What is expected: Output exactly the span of lines beginning with the one that holds "U21: NAND 74HC132" and ending with the last line of the data below.

Source material:
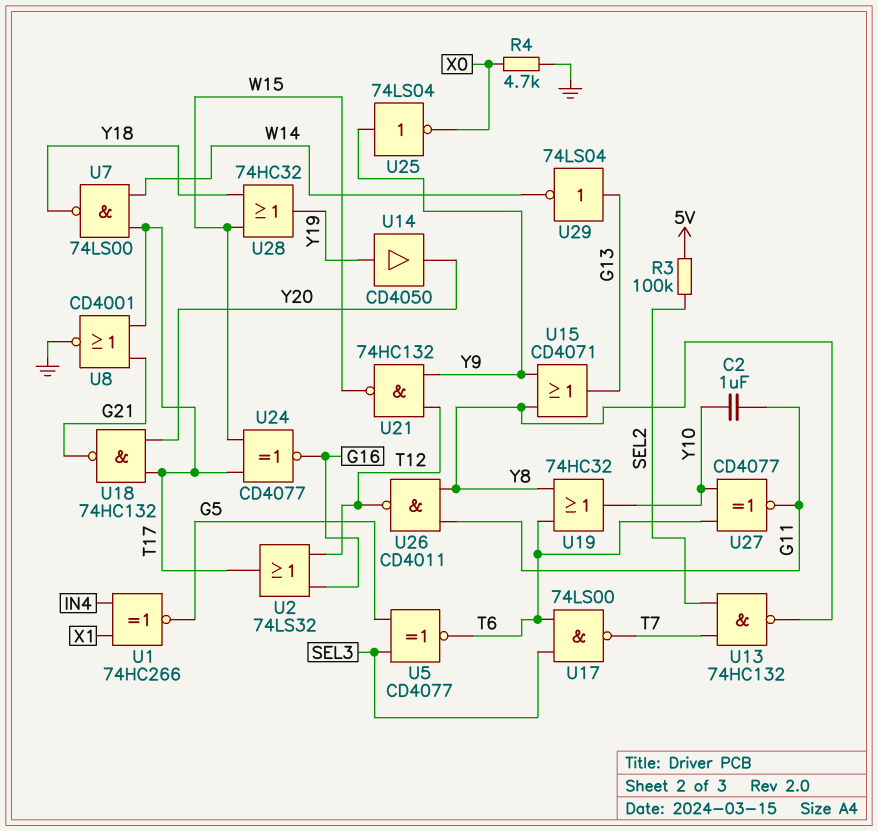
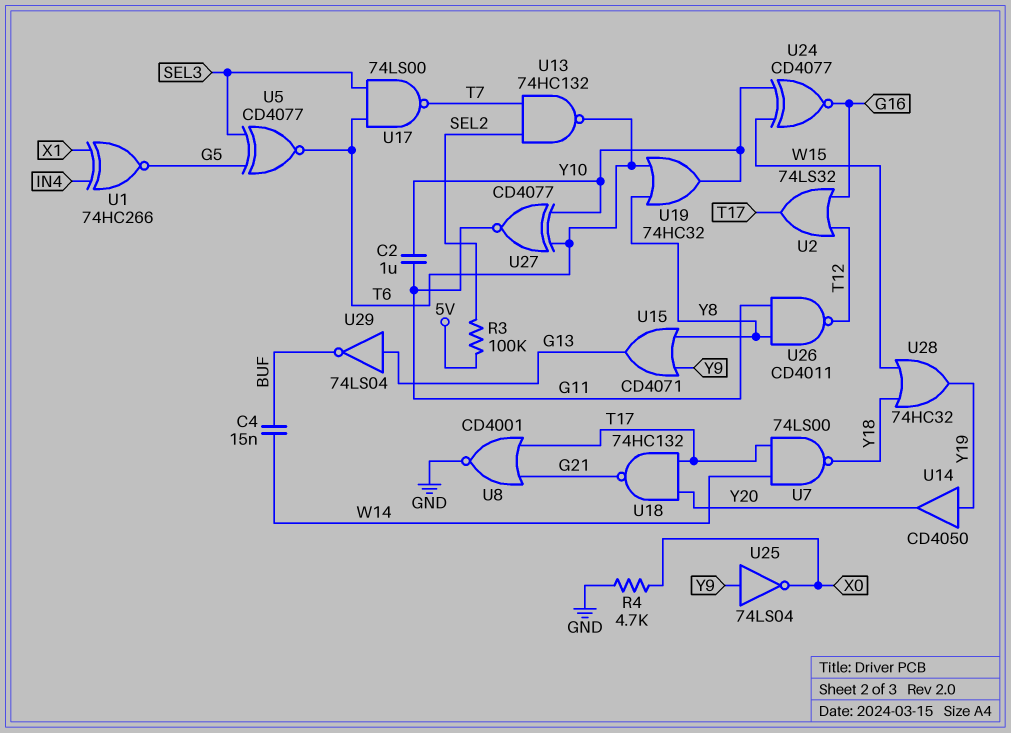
C4: none -> 15nF (BUF, W14)
U13: NAND 74HC132 (in SEL2, in T7, out Y8) -> NAND 74HC132 (in SEL2, in T7, out T6)
U21: NAND 74HC132 (in T12, in Y9, out W15) -> none
U24: XNOR CD4077 (in T17, in W15, out G16) -> XNOR CD4077 (in W15, in Y10, out G16)
U29: NOT 74LS04 (in G13, out W14) -> NOT 74LS04 (in G13, out BUF)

Answer to this problem:
U21: NAND 74HC132 (in T12, in Y9, out W15) -> none
U24: XNOR CD4077 (in T17, in W15, out G16) -> XNOR CD4077 (in W15, in Y10, out G16)
U29: NOT 74LS04 (in G13, out W14) -> NOT 74LS04 (in G13, out BUF)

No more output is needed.